▸ What the task requires
Drop the pictures and repeat the remaining data exactly.

▸ Data for this task
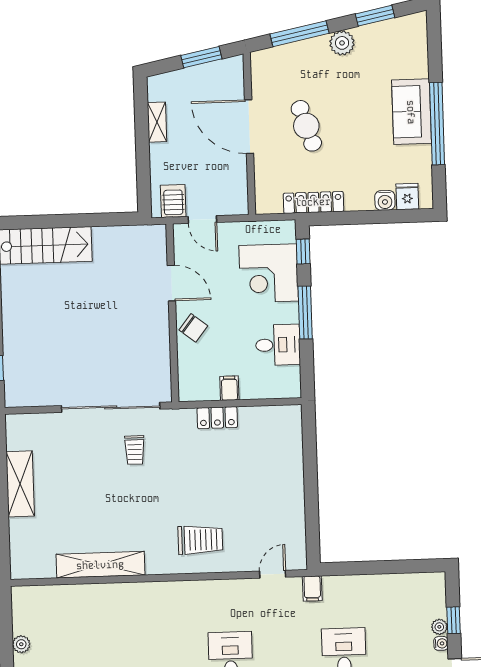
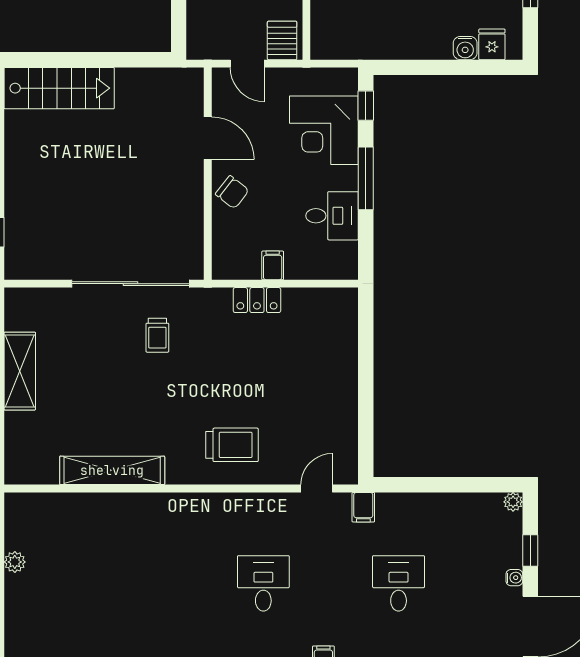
server rack: (173, 201) -> (282, 40), moved
locker: (313, 202) -> (380, 48), removed
plant: (439, 627) -> (513, 502), moved

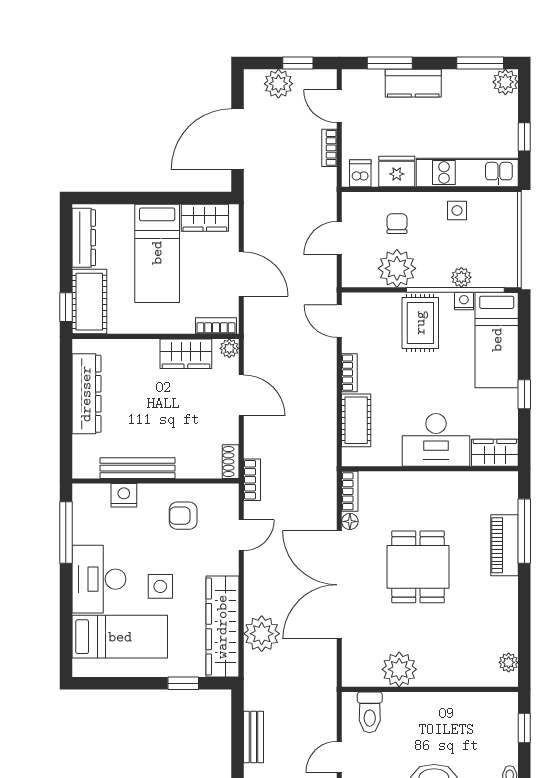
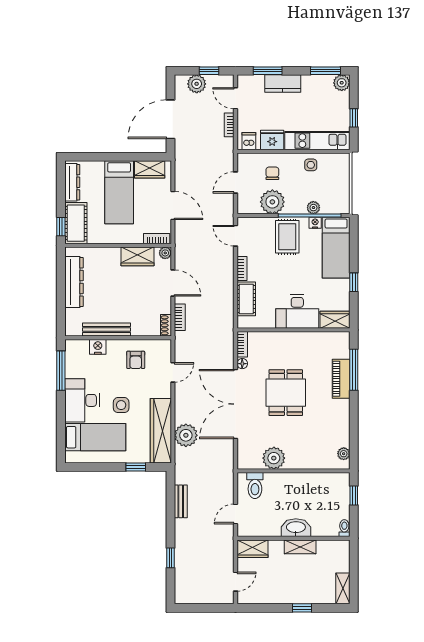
bookcase: (252, 480) -> (180, 317), moved
armchair: (183, 516) -> (136, 360), turned -90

▸ Answer to this exercise
server rack: (173, 201) -> (282, 40), moved
locker: (313, 202) -> (380, 48), removed
plant: (439, 627) -> (513, 502), moved

bookcase: (252, 480) -> (180, 317), moved
armchair: (183, 516) -> (136, 360), turned -90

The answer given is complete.